Recorded data
┌──

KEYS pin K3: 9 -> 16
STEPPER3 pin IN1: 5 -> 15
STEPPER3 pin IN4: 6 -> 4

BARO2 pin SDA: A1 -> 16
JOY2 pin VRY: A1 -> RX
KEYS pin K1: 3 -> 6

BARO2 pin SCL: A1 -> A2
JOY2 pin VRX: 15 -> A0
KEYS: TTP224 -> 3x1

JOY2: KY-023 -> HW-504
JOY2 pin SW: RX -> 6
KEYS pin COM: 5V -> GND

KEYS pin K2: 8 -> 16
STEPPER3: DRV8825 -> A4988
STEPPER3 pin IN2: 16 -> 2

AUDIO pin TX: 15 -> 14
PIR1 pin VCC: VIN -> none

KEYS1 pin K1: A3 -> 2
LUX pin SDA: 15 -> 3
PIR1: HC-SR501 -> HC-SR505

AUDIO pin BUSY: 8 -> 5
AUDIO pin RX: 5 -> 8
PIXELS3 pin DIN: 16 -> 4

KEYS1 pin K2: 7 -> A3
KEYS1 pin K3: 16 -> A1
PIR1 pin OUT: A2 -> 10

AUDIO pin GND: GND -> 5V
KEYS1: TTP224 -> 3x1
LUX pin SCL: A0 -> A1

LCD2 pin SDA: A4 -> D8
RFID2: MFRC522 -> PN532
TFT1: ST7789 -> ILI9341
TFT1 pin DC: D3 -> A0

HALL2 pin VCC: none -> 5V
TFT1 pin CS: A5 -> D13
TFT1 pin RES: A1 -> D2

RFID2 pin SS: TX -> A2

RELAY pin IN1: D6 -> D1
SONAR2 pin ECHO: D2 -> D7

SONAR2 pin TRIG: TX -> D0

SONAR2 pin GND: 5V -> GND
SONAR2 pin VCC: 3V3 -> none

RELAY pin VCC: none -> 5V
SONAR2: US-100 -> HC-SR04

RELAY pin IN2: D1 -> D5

└──

Above are the records; copy each line from them that includes the string "AUDIO".

> Solution
AUDIO pin TX: 15 -> 14
AUDIO pin BUSY: 8 -> 5
AUDIO pin RX: 5 -> 8
AUDIO pin GND: GND -> 5V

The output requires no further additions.